— EXERCISE PROMPT —
What is needed is a single figure: how many lines of the records below contain the word "padlock".

======== EXERCISE DATA ========

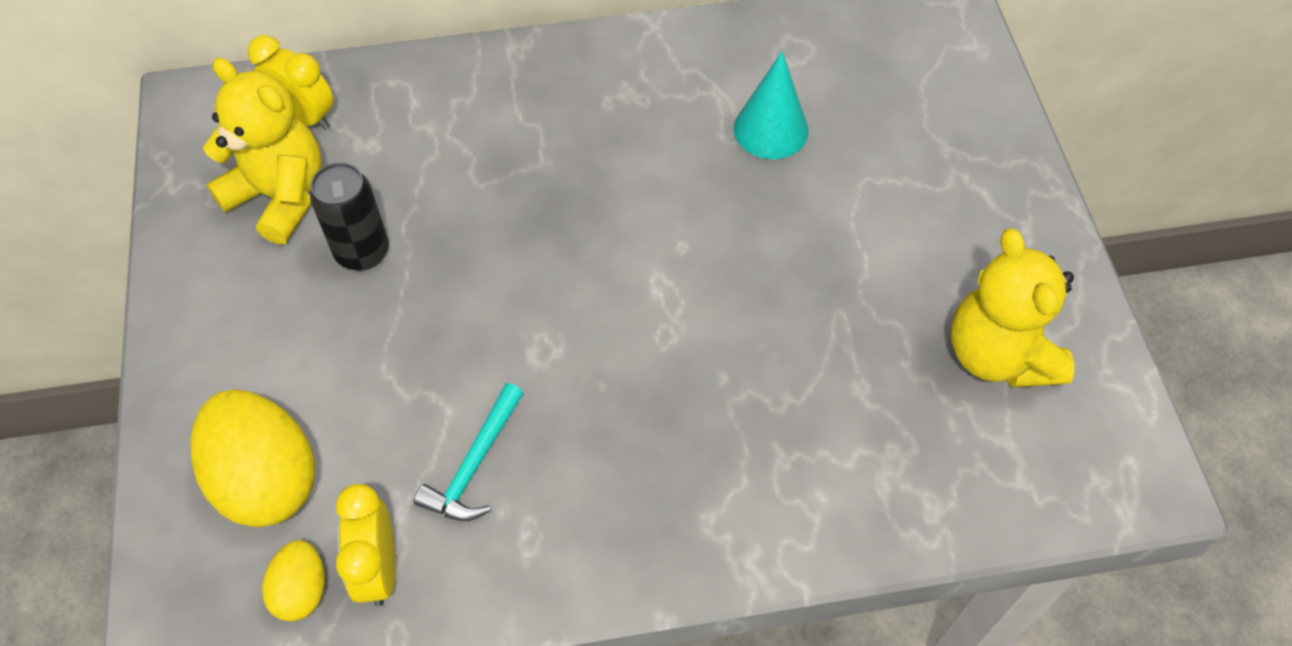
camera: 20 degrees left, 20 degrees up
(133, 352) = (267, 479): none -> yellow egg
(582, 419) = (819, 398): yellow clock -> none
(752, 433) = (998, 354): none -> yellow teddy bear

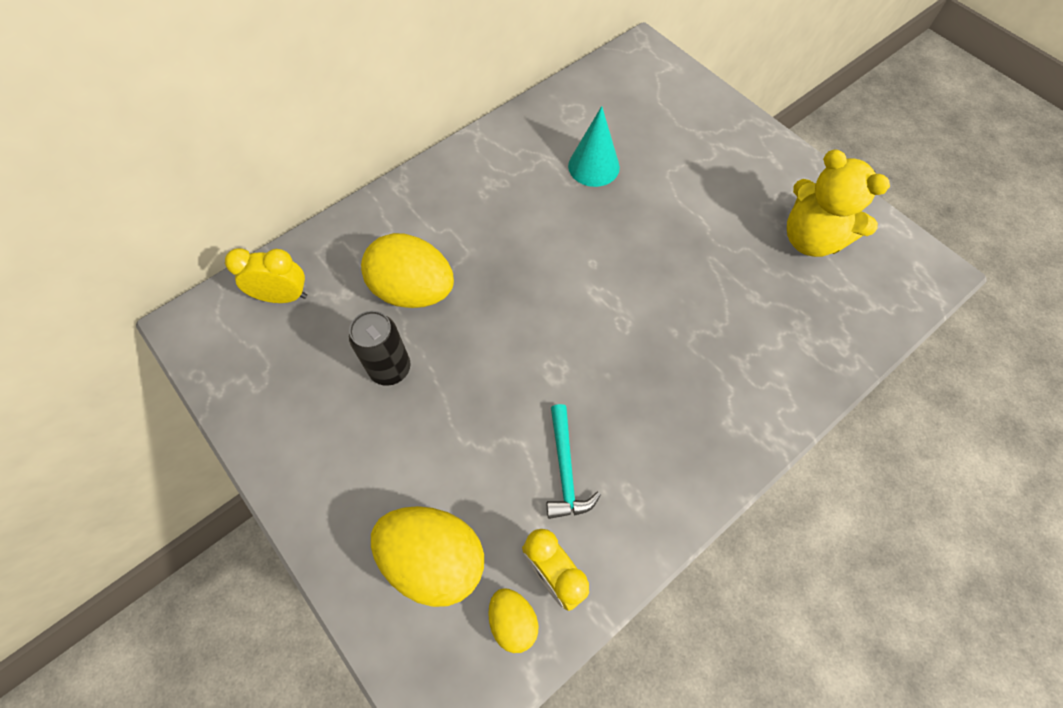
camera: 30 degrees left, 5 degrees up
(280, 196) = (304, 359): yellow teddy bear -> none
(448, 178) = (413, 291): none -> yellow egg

========
======== EXERCISE DATA ========

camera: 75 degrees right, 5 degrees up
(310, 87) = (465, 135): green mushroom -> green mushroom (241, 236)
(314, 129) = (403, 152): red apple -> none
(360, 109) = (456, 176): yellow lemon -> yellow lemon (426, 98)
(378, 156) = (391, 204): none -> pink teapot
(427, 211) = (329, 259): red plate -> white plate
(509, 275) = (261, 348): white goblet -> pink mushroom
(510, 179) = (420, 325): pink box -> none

========
======== EXERCISE DATA ========

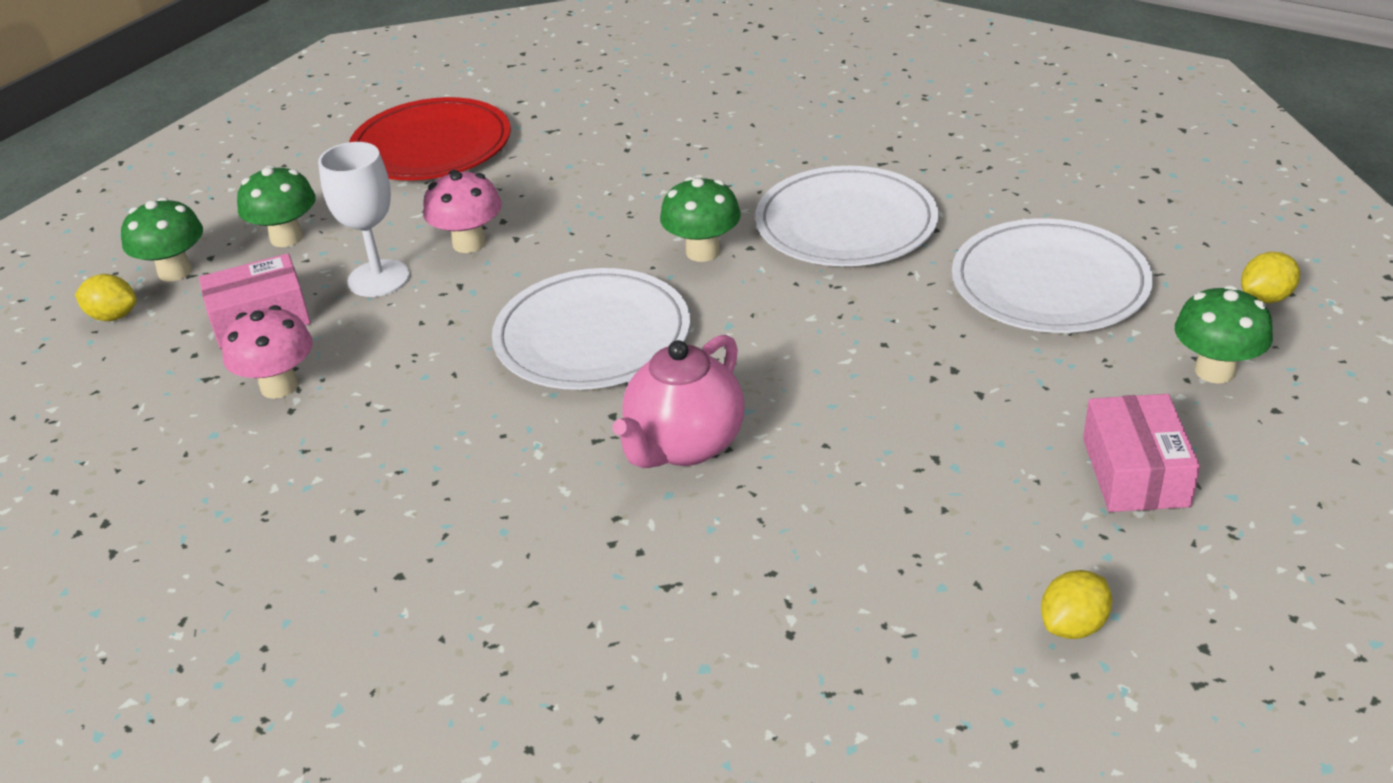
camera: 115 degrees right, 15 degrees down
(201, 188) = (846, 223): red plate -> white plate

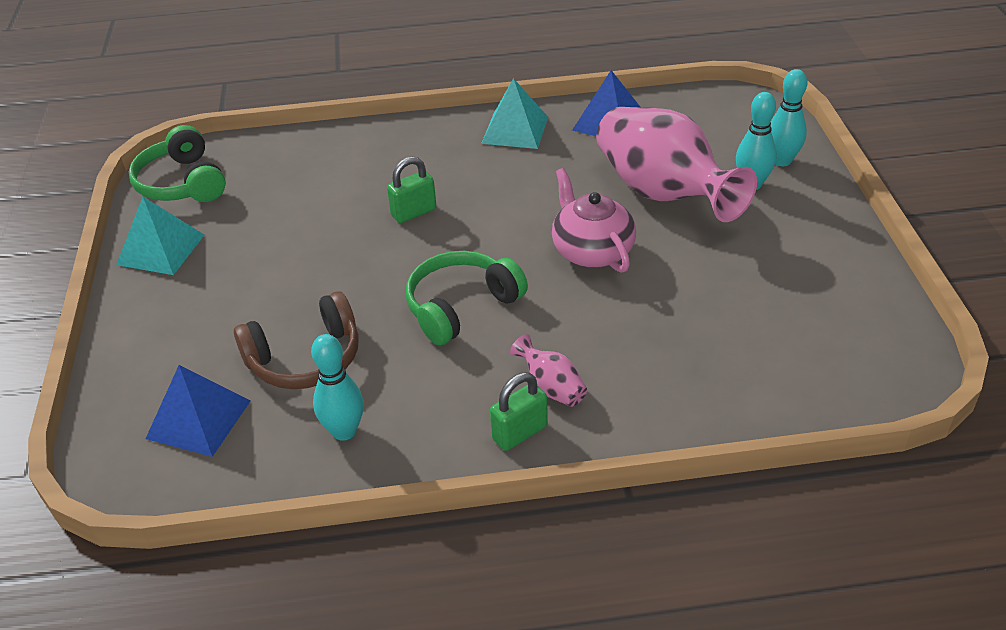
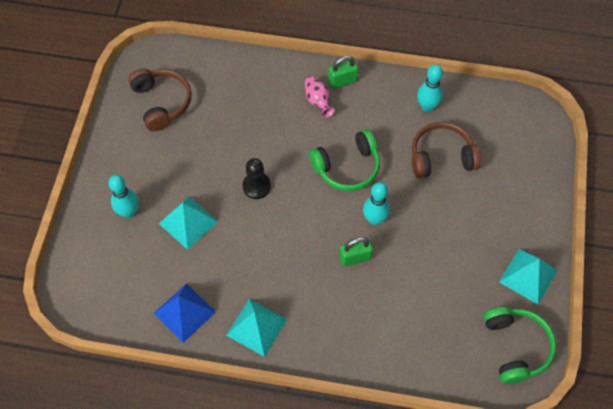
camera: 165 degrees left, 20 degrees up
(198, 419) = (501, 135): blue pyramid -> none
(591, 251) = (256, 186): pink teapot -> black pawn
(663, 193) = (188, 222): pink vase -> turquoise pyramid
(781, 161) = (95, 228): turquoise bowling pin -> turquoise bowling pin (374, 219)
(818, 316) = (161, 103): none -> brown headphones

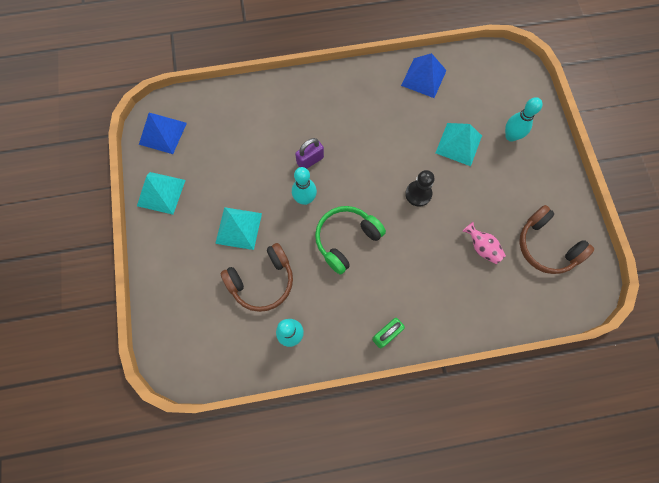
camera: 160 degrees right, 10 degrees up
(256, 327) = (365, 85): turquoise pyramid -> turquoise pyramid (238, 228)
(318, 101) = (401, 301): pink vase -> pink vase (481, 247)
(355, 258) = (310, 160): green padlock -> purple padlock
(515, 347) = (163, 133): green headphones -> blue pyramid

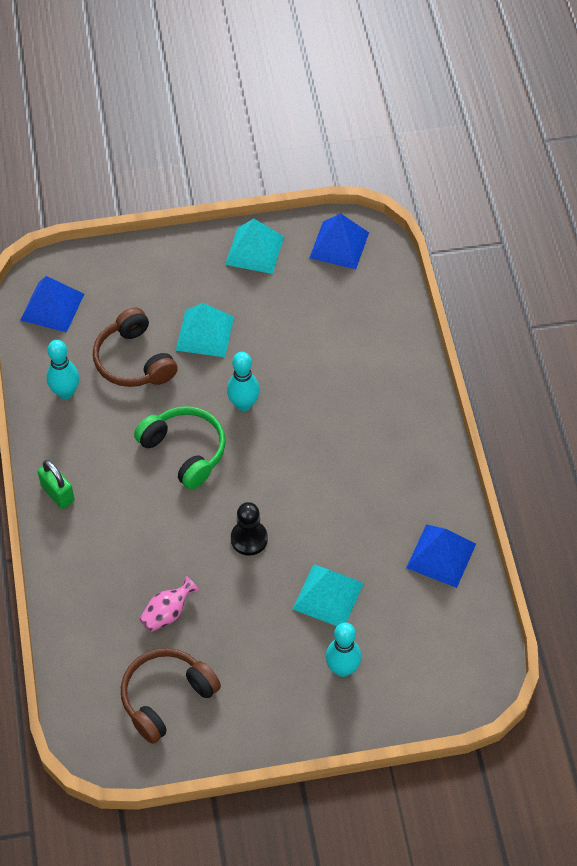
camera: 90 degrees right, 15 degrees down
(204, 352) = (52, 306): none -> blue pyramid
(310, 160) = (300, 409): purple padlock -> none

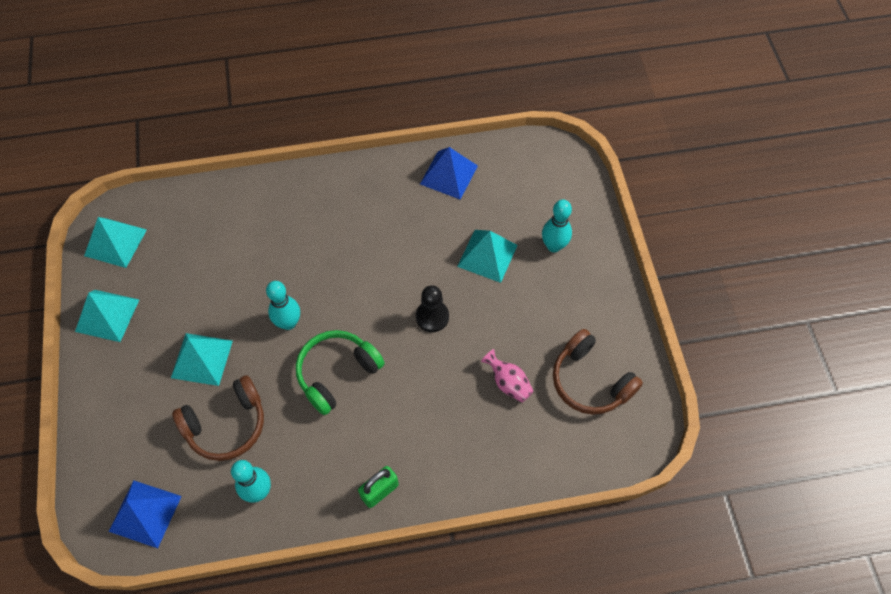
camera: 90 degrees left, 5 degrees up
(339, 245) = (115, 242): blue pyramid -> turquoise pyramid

========

— ANSWER FOR THE TASK —
2